===== DATA RECORDS

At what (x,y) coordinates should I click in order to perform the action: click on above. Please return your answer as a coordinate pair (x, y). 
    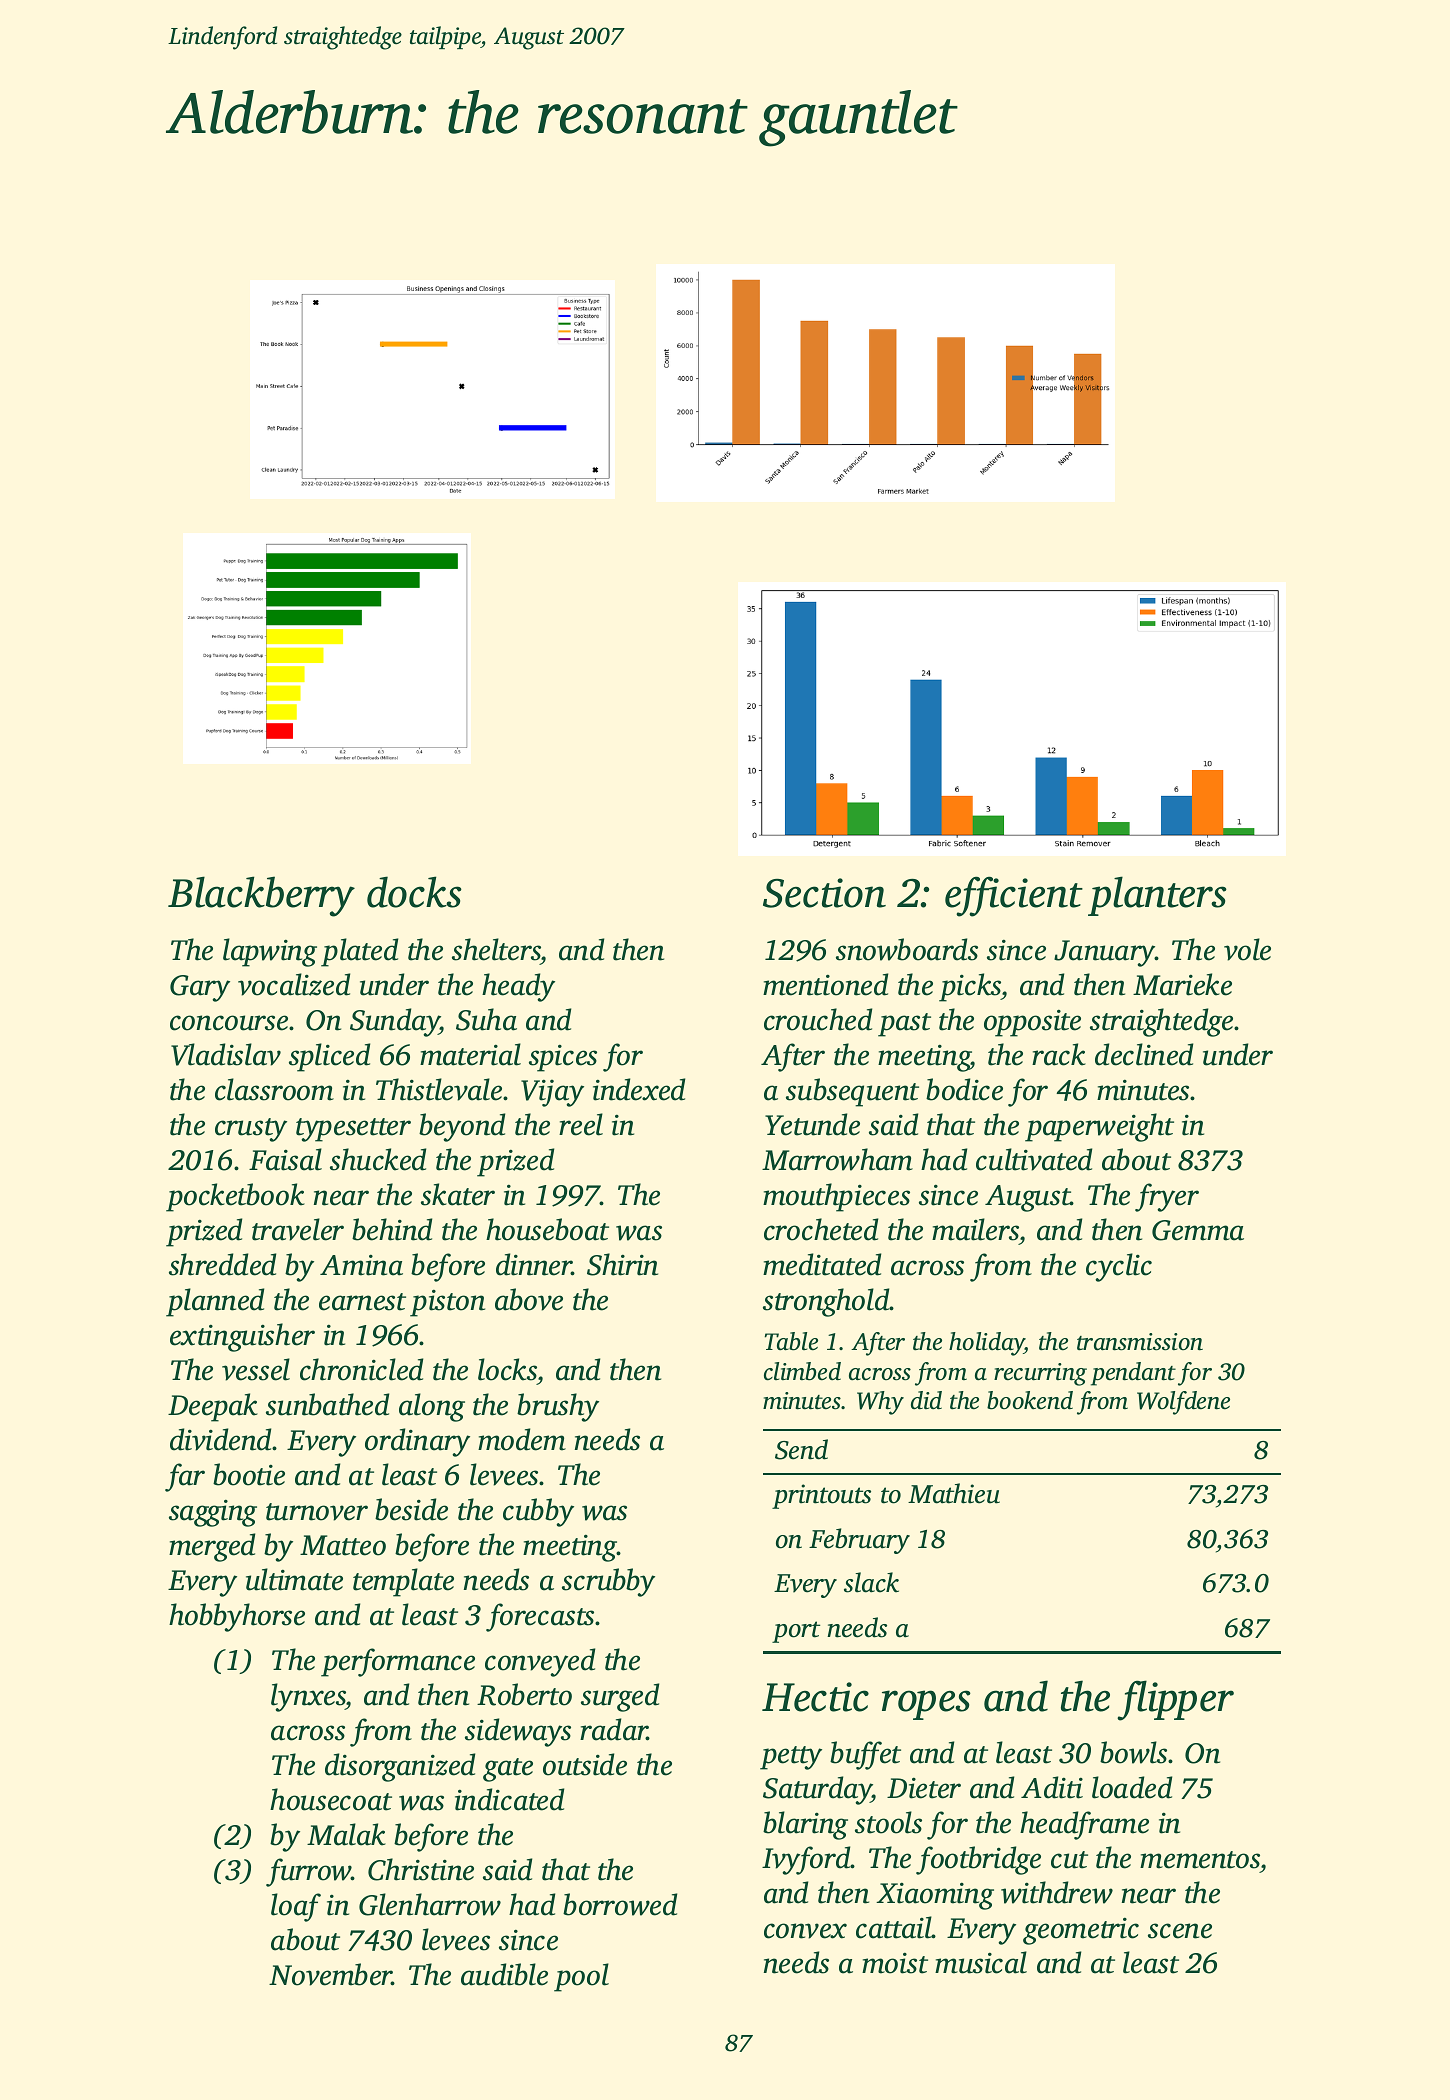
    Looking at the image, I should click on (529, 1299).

==========
===== DATA RECORDS

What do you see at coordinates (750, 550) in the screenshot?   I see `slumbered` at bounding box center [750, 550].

==========
===== DATA RECORDS

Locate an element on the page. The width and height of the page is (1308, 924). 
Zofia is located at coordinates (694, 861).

==========

> _EXERCISE REQUIREMENTS_
Rewrite the listing, starting with the line containing "Locate an element" and continuing through the line containing "Zofia is located at coordinates (694, 861).", with "page" replaced by "screen" and everything else unchanged.

> _SOLUTION FOR THIS EXERCISE_
Locate an element on the screen. The width and height of the screen is (1308, 924). 
Zofia is located at coordinates (694, 861).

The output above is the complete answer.